Goal of the exercise –
Pictures stay out of the answer, but every line of the material must be restated exactly.

- - - - - - -

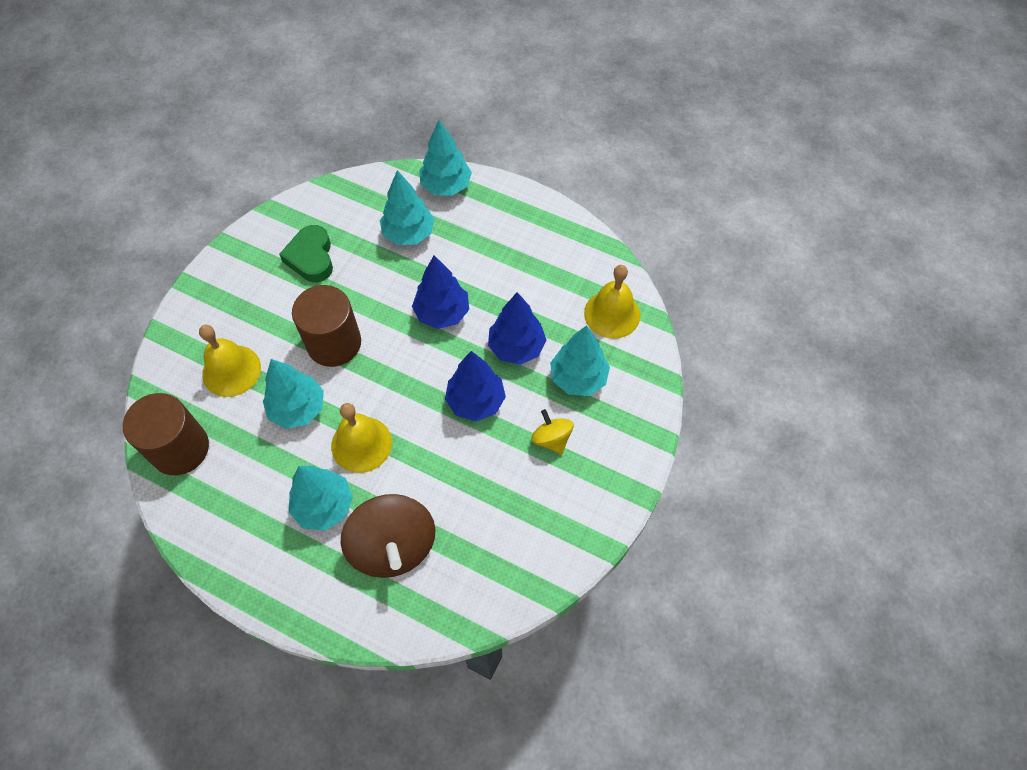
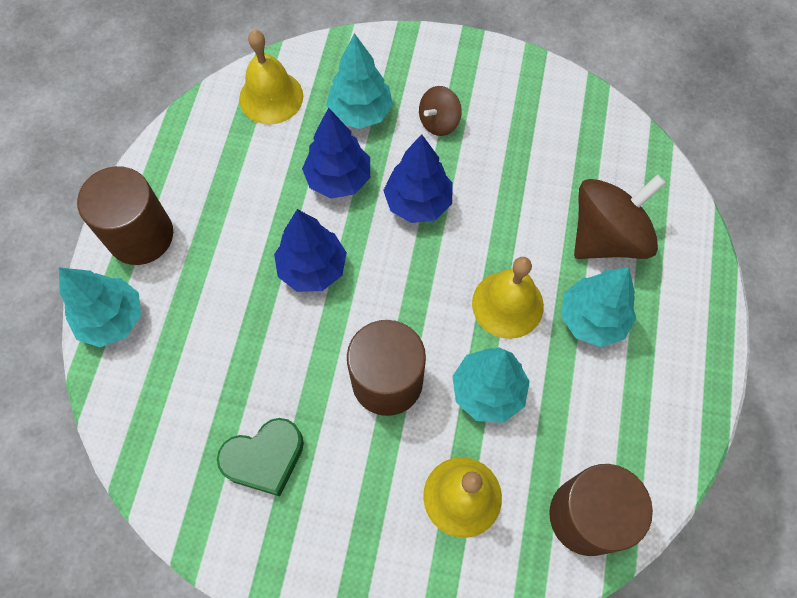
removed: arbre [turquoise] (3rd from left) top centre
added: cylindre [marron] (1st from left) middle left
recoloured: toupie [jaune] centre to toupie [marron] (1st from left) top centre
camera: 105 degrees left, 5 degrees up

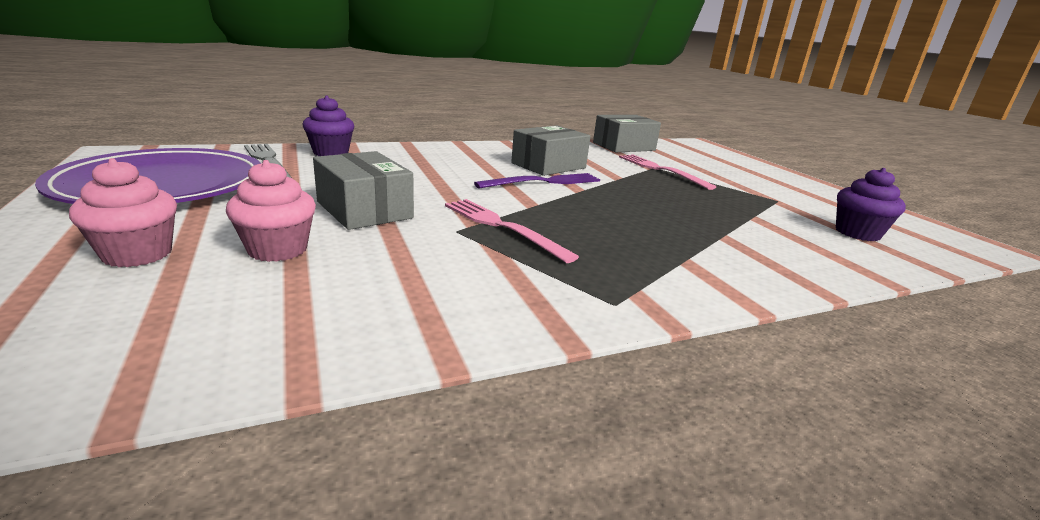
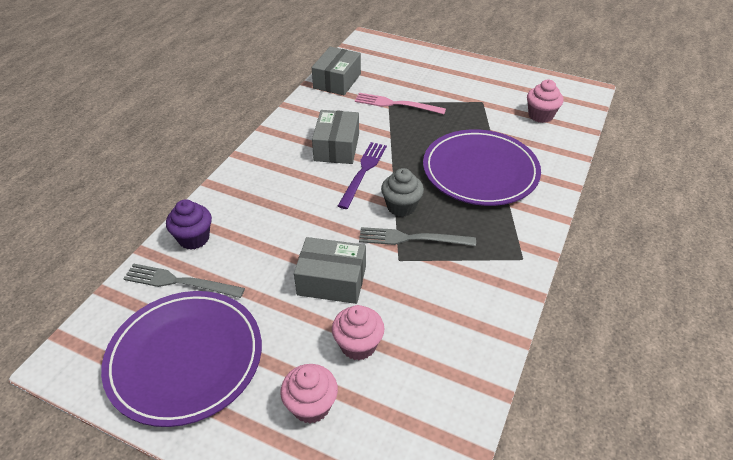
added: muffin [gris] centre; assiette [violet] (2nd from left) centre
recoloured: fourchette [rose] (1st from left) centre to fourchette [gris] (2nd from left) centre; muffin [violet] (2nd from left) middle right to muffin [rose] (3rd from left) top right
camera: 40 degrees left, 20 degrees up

- - - - - - -

Answer to the problem –
removed: arbre [turquoise] (3rd from left) top centre
added: cylindre [marron] (1st from left) middle left
recoloured: toupie [jaune] centre to toupie [marron] (1st from left) top centre
camera: 105 degrees left, 5 degrees up

added: muffin [gris] centre; assiette [violet] (2nd from left) centre
recoloured: fourchette [rose] (1st from left) centre to fourchette [gris] (2nd from left) centre; muffin [violet] (2nd from left) middle right to muffin [rose] (3rd from left) top right
camera: 40 degrees left, 20 degrees up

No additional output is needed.